__Exercise objective__.
Reproduce verbatim the lines of the material below, starting at the line with "pink hexagon: (985, 355) -> (952, 257), moved" and ending at the line with "purple triangle: (860, 375)", both inclusive; skip the rest.
(Exercise materials begins)
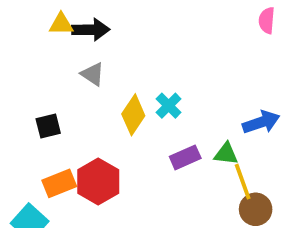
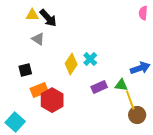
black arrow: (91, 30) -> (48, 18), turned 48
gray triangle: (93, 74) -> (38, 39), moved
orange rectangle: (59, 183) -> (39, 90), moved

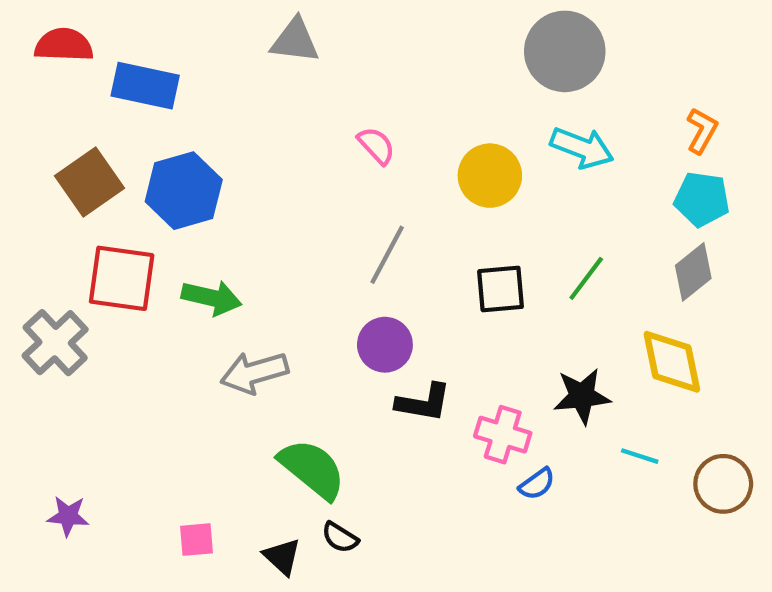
(Exercise materials ends)
(Exercise materials begins)
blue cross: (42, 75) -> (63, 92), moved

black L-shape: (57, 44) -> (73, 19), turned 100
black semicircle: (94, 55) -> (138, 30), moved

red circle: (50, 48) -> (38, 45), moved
(Exercise materials ends)
(Exercise materials begins)
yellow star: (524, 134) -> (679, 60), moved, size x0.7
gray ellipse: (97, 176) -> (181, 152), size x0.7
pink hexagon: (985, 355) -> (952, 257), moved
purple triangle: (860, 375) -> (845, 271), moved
(Exercise materials ends)
__Response below__.
pink hexagon: (985, 355) -> (952, 257), moved
purple triangle: (860, 375) -> (845, 271), moved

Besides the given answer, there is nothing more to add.